* **PROBLEM DESCRIPTION**:
What is needed is a word-for-word copy of the lines below from the one with "green semicircle: (20, 197)" through the one with "gray triangle: (103, 137)", both included, with every picture left out.

Items listed in a dataset:
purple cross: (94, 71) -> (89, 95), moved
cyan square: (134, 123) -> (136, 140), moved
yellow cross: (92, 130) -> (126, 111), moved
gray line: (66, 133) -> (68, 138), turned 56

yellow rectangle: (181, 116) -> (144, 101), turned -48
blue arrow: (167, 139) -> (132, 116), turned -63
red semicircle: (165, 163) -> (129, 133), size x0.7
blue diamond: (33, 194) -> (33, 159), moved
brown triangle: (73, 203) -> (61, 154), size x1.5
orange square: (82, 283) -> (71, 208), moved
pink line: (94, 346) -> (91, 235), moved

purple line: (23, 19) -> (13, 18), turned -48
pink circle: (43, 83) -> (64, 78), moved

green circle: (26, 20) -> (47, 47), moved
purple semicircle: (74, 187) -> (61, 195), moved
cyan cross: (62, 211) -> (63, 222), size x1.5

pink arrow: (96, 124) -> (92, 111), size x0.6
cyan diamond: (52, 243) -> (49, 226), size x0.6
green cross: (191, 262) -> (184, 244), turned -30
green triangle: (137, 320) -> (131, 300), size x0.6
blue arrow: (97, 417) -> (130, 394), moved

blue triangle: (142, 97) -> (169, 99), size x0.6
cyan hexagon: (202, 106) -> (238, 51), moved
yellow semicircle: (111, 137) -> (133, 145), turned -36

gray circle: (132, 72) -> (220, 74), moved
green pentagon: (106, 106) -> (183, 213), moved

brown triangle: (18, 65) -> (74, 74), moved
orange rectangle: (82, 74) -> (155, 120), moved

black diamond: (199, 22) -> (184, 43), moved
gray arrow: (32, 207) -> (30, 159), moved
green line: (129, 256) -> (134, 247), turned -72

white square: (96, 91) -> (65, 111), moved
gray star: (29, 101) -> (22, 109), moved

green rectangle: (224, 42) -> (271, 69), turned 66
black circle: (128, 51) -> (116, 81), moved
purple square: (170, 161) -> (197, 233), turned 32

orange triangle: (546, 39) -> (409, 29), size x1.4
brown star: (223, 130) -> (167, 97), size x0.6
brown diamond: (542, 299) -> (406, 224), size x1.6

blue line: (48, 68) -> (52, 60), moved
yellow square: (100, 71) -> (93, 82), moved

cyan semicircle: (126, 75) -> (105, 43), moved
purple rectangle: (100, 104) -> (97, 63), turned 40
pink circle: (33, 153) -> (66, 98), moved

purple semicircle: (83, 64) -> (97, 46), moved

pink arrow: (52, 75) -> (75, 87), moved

---

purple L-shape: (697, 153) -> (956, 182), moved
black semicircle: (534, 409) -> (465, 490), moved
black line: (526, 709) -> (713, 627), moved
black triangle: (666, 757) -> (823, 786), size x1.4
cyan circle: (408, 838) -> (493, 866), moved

--

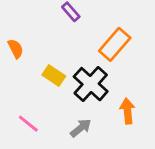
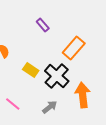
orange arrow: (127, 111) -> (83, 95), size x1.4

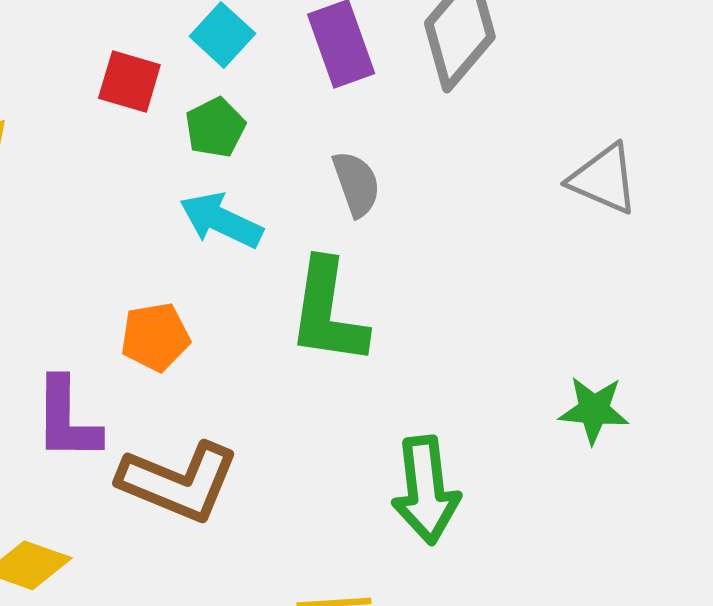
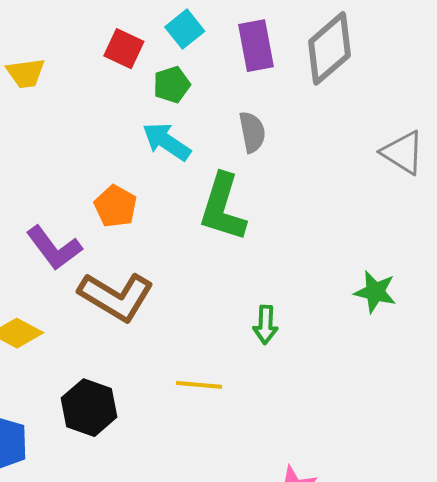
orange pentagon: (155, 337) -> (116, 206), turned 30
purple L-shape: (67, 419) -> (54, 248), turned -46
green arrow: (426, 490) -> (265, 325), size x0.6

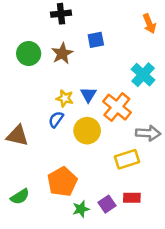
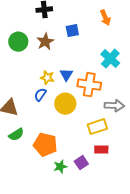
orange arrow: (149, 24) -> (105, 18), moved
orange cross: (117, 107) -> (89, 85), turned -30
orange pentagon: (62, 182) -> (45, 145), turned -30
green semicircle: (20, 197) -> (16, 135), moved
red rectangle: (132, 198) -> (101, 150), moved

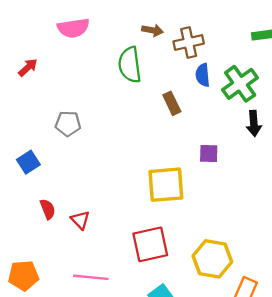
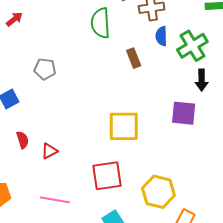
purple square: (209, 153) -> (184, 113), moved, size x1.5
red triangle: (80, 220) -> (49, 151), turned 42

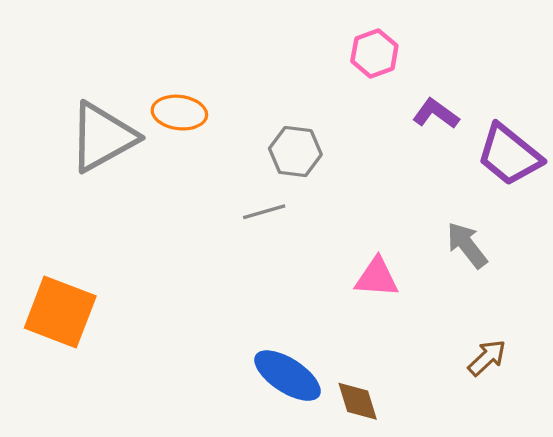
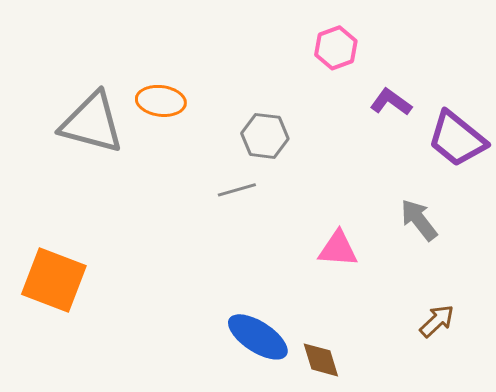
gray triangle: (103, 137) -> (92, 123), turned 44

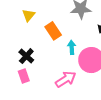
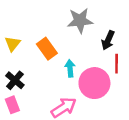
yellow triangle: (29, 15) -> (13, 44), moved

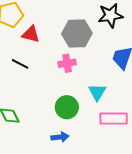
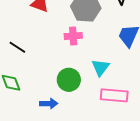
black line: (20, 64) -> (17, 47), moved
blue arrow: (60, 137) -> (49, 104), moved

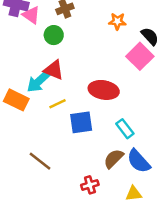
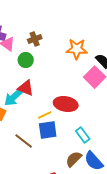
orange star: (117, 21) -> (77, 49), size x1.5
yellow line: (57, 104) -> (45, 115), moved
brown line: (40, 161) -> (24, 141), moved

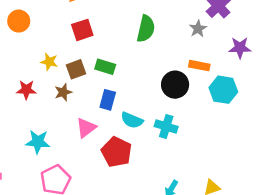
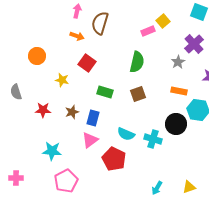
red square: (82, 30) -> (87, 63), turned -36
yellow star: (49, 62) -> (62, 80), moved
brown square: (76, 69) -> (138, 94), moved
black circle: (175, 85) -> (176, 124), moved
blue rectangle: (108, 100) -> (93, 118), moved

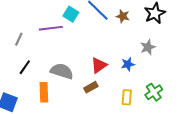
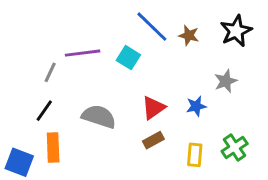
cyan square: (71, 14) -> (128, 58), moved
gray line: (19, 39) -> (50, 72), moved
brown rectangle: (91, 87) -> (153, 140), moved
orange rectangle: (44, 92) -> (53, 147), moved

* **ANSWER BELOW**:
green semicircle: (20, 197) -> (16, 135), moved
red rectangle: (132, 198) -> (101, 150), moved

purple square: (209, 153) -> (184, 113), moved, size x1.5
red triangle: (80, 220) -> (49, 151), turned 42

gray triangle: (103, 137) -> (92, 123), turned 44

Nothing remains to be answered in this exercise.